**REQUEST**
Filter the records below for the word "pink". Keep each line that has it.
====== DATA FOR THIS EXERCISE ======
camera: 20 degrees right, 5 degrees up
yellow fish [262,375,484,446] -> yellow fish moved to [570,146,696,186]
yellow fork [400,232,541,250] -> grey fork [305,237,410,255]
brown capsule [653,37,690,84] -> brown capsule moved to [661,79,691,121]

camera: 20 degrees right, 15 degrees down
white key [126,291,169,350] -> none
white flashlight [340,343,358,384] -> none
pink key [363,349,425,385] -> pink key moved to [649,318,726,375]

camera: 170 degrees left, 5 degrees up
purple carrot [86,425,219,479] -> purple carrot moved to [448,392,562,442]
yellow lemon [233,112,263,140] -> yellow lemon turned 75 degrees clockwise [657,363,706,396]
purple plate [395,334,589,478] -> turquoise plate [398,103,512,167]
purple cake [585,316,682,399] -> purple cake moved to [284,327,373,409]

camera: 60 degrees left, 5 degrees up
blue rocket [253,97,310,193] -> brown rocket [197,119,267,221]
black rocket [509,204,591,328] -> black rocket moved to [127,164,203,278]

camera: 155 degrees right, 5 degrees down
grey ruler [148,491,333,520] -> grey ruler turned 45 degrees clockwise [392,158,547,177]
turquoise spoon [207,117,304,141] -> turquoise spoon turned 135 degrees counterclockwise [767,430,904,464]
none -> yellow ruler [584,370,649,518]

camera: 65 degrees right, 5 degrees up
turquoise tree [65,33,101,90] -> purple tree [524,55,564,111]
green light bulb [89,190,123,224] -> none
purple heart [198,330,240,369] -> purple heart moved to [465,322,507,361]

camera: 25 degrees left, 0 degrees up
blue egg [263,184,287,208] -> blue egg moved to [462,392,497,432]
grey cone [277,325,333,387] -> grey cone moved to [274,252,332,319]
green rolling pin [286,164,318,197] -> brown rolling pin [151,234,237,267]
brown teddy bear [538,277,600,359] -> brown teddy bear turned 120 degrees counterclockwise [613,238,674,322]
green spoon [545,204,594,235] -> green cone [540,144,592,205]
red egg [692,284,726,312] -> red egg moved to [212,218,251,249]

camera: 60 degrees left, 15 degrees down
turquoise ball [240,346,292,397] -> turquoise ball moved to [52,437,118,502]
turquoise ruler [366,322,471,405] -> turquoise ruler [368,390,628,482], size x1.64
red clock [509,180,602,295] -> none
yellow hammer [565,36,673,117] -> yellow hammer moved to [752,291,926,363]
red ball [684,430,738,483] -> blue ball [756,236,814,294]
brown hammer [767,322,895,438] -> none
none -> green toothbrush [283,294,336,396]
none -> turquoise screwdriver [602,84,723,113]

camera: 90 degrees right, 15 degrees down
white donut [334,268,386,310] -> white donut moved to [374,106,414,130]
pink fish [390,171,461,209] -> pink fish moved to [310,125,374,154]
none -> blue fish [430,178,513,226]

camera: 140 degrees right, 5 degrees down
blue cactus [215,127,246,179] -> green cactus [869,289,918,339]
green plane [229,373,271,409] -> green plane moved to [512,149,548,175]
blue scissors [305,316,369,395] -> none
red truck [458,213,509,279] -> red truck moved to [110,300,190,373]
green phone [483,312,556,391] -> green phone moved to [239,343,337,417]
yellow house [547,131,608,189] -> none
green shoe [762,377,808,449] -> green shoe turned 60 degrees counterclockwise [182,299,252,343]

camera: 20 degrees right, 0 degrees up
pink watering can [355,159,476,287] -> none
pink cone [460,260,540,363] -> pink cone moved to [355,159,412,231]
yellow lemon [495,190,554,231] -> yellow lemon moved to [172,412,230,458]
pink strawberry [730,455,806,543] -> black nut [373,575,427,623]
======
**TASK OUTPUT**
pink key [363,349,425,385] -> pink key moved to [649,318,726,375]
pink fish [390,171,461,209] -> pink fish moved to [310,125,374,154]
pink watering can [355,159,476,287] -> none
pink cone [460,260,540,363] -> pink cone moved to [355,159,412,231]
pink strawberry [730,455,806,543] -> black nut [373,575,427,623]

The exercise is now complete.